• **The task**
What is needed is an exact copy of the lines in the entries below from the one holding "none -> grey brick B8:E8 level 1" through the one holding "none -> grey cone H3 level 2", pictures excluded.

━━━━━ Data shown ━━━━━

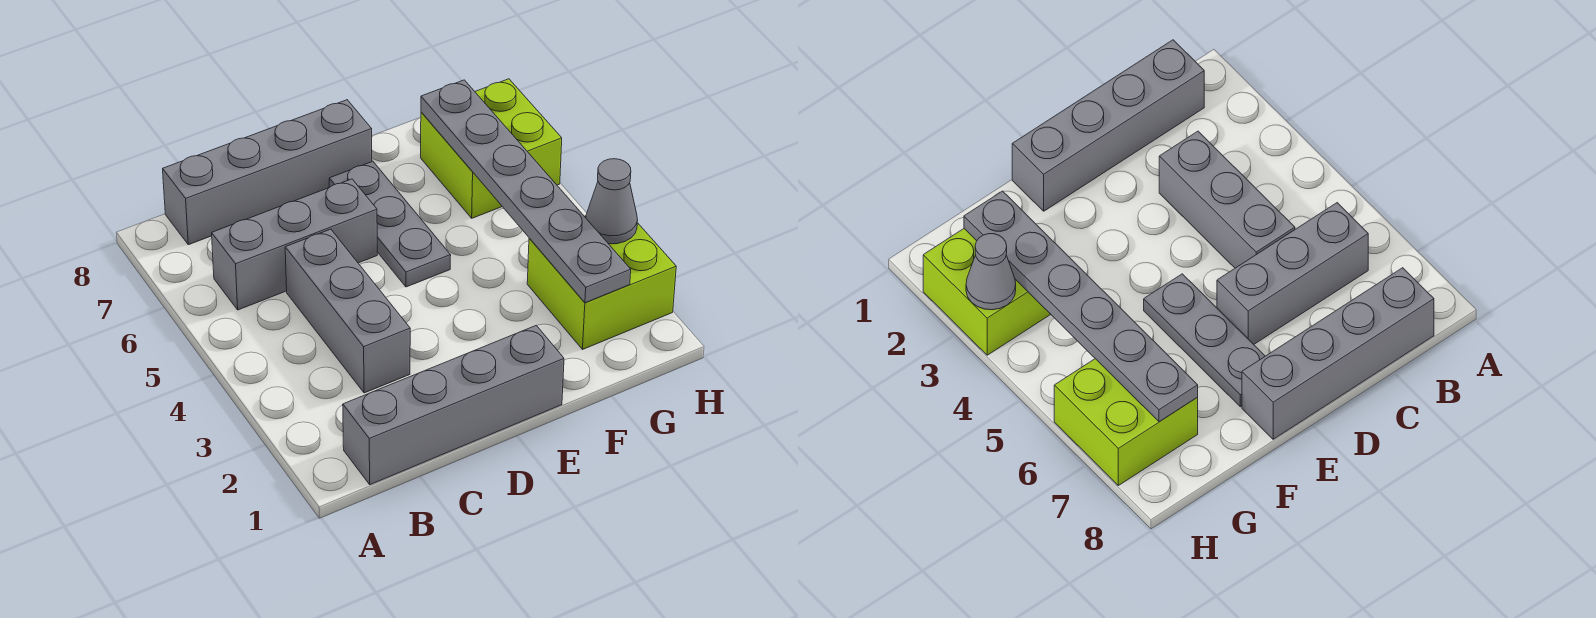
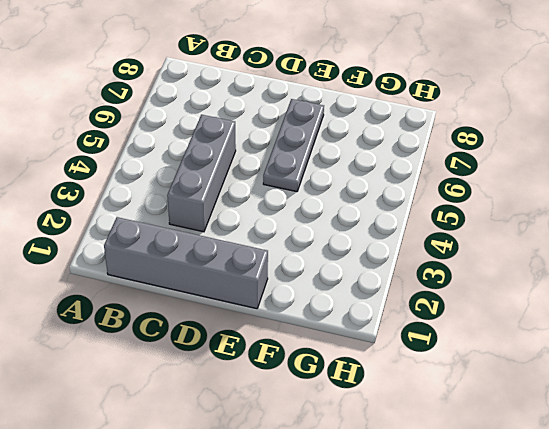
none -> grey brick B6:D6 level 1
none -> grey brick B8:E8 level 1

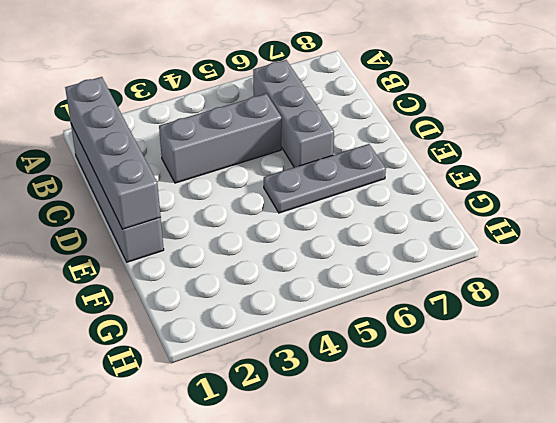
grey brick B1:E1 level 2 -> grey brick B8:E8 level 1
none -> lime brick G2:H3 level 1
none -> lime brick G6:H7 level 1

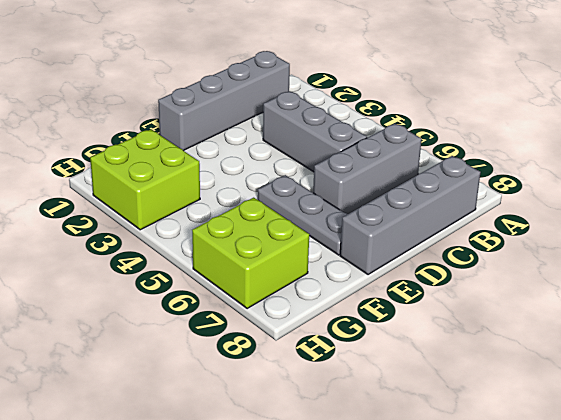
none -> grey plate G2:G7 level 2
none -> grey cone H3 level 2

━━━━━
━━━━━ Data shown ━━━━━

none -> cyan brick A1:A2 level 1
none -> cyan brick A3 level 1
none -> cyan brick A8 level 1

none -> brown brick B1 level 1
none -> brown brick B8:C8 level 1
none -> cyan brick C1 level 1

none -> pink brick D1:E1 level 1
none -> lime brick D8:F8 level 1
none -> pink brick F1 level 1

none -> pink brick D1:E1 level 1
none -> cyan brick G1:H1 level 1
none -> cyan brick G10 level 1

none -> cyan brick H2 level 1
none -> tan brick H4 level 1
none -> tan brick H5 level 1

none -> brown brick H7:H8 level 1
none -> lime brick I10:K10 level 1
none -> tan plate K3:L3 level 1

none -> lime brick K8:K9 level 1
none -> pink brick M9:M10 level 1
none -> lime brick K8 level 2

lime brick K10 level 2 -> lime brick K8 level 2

━━━━━

• **Completed task**
none -> grey brick B8:E8 level 1

grey brick B1:E1 level 2 -> grey brick B8:E8 level 1
none -> lime brick G2:H3 level 1
none -> lime brick G6:H7 level 1

none -> grey plate G2:G7 level 2
none -> grey cone H3 level 2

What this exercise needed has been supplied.